• Task to complete
After locating the line with "yellow L-shape: (64, 231)" in the data that follows, return it and every later line exactly, up to and including the line with "orange circle: (97, 245)".

• Data extracts
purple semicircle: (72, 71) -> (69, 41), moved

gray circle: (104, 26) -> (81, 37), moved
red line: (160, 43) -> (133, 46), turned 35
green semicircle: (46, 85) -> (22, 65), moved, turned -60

==

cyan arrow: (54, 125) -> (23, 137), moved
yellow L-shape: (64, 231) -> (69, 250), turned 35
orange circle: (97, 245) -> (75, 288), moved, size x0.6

• Your response
yellow L-shape: (64, 231) -> (69, 250), turned 35
orange circle: (97, 245) -> (75, 288), moved, size x0.6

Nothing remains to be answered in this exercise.